Exercise description
Please return exactly the lines from the one containing "green pear [427,89,459,140]" through the end of the records, including both.

Task inputs
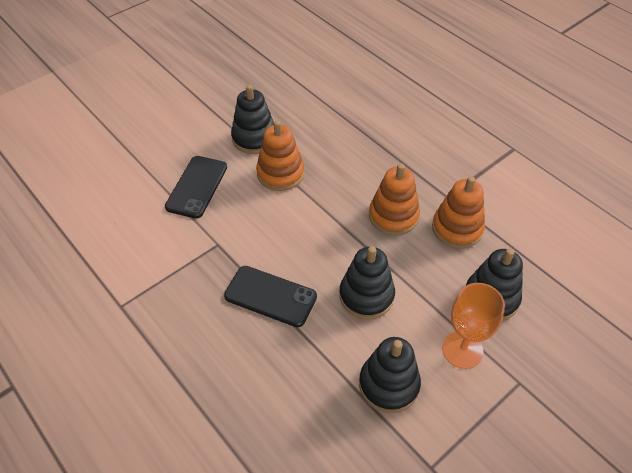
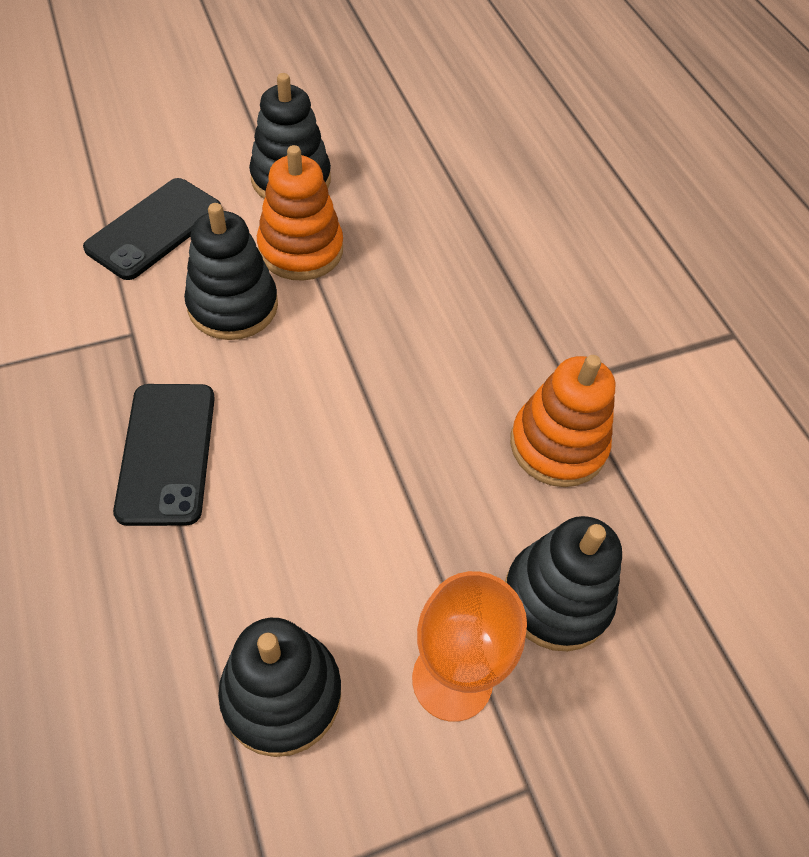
camera: 15 degrees right, 5 degrees up
black phone [224,266,317,327] -> black phone turned 45 degrees clockwise [113,384,215,526]
black stacking toy [339,246,395,319] -> black stacking toy moved to [184,203,278,340]
orange stacking toy [369,164,420,235] -> none

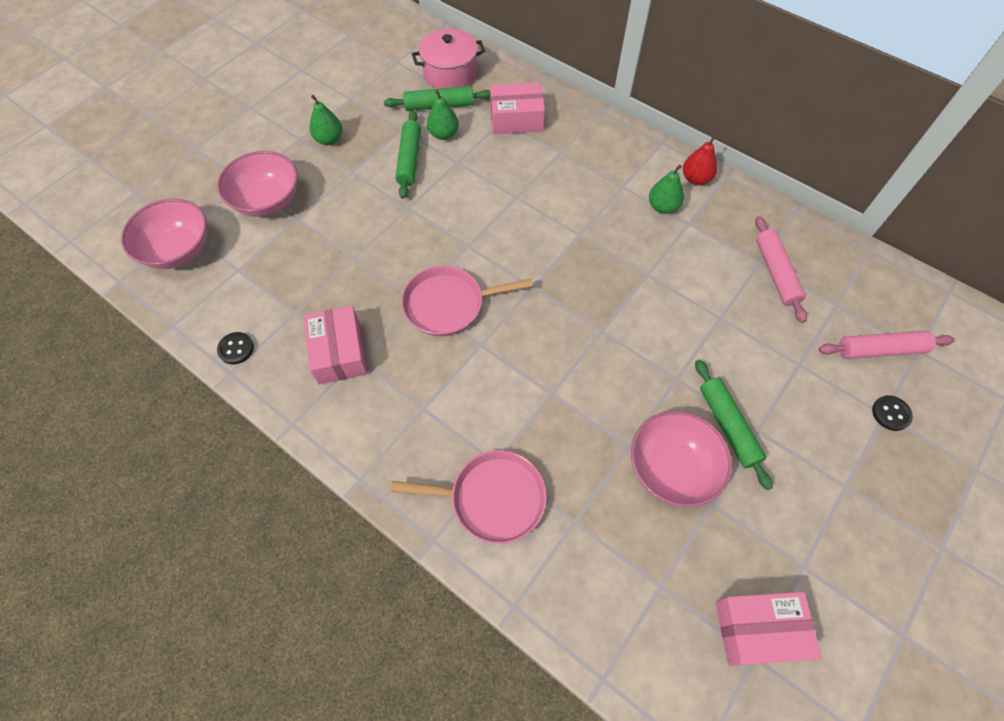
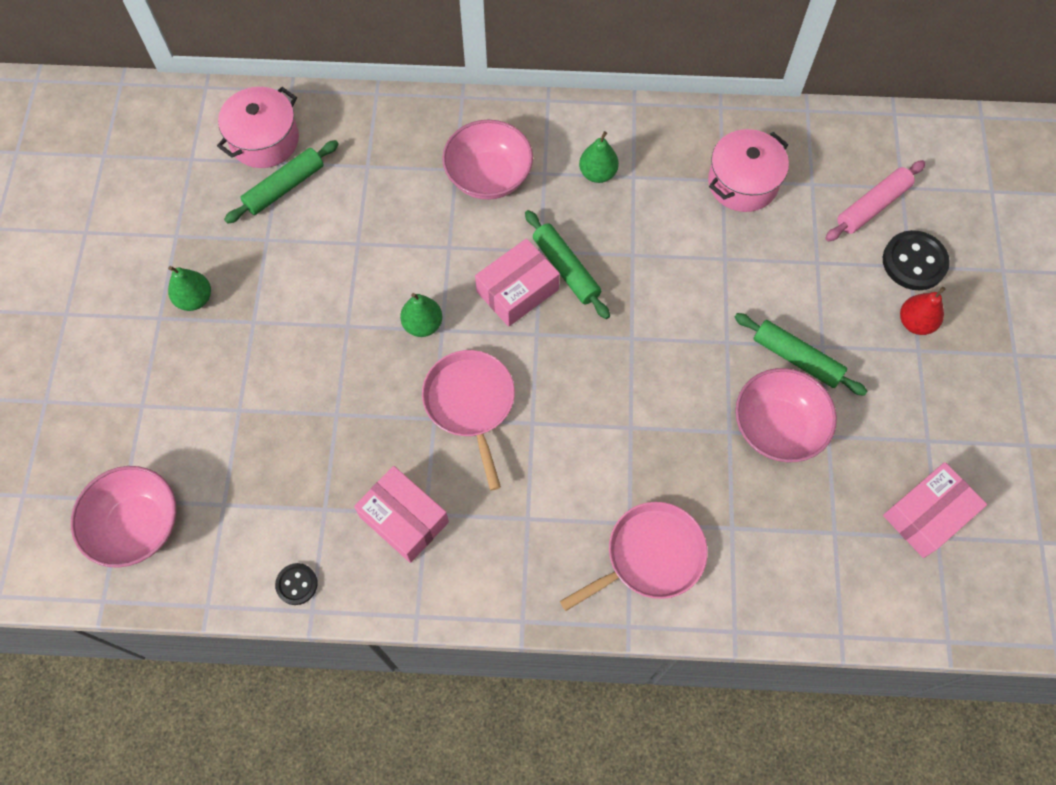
camera: 35 degrees left, 5 degrees up
pink bowl [217,151,298,217] -> pink bowl moved to [442,120,533,200]
green rolling pin [395,110,421,199] -> green rolling pin moved to [525,210,610,319]
pink pan [401,266,533,336] -> pink pan turned 120 degrees clockwise [422,350,515,490]
green pear [427,89,459,140] -> green pear moved to [400,293,442,337]
pink box [490,82,545,134] -> pink box moved to [475,238,560,327]
red pear [683,135,717,185] -> red pear moved to [900,287,945,335]
pink rolling pin [755,216,807,323] -> pink pot [708,129,789,212]
black button [872,395,913,431] -> black button [883,230,950,290], size x1.75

Result of the exercise
green pear [427,89,459,140] -> green pear moved to [400,293,442,337]
pink box [490,82,545,134] -> pink box moved to [475,238,560,327]
red pear [683,135,717,185] -> red pear moved to [900,287,945,335]
pink rolling pin [755,216,807,323] -> pink pot [708,129,789,212]
black button [872,395,913,431] -> black button [883,230,950,290], size x1.75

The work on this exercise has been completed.